*WORK ITEM*.
Locate the string "none" throughout the material and copy every line in which it occurs.
── DATA PROVIDED ──
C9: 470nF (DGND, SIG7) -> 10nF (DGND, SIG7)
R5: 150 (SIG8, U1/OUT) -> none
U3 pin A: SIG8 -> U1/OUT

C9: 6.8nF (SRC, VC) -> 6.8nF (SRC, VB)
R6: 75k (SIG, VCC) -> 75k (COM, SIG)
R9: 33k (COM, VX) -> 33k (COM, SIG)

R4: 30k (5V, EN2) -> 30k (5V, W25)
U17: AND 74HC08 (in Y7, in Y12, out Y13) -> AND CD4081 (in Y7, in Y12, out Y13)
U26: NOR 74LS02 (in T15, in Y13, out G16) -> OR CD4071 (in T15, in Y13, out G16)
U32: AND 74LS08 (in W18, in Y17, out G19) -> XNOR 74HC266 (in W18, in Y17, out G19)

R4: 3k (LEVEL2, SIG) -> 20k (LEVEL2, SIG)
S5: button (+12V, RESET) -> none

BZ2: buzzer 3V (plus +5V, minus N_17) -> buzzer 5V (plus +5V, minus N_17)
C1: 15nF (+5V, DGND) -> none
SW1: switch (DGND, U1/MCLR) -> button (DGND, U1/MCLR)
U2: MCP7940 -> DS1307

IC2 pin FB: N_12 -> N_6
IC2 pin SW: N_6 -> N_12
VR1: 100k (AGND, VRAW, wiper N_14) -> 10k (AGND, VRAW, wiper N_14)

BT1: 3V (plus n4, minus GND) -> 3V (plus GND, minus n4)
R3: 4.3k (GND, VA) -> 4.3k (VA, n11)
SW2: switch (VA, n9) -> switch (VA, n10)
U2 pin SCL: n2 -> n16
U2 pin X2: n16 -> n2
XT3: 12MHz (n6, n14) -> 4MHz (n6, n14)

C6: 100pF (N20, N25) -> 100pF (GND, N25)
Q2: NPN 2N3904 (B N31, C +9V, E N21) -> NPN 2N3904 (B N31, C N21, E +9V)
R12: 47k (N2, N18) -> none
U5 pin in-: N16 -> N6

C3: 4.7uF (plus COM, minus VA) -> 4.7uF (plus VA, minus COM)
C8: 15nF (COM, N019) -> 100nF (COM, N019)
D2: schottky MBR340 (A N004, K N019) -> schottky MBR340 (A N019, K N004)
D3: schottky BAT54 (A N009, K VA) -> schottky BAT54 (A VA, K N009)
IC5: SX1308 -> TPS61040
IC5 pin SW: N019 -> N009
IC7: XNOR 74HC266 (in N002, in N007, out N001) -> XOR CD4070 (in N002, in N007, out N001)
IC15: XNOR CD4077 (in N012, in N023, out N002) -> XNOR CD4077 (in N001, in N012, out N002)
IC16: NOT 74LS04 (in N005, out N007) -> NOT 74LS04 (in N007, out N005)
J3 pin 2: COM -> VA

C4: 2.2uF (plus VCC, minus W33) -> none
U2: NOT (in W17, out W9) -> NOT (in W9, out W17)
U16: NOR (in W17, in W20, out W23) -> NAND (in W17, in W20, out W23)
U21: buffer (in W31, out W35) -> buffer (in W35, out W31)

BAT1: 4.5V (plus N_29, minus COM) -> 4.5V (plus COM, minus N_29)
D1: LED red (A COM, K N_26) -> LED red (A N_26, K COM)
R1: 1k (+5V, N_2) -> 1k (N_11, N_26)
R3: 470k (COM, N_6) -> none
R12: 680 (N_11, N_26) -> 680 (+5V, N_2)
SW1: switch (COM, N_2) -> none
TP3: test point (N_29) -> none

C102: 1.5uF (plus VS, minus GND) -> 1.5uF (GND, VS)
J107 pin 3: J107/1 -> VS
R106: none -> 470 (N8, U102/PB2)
───
*REPLY TO THE TASK*.
R5: 150 (SIG8, U1/OUT) -> none
S5: button (+12V, RESET) -> none
C1: 15nF (+5V, DGND) -> none
R12: 47k (N2, N18) -> none
C4: 2.2uF (plus VCC, minus W33) -> none
R3: 470k (COM, N_6) -> none
SW1: switch (COM, N_2) -> none
TP3: test point (N_29) -> none
R106: none -> 470 (N8, U102/PB2)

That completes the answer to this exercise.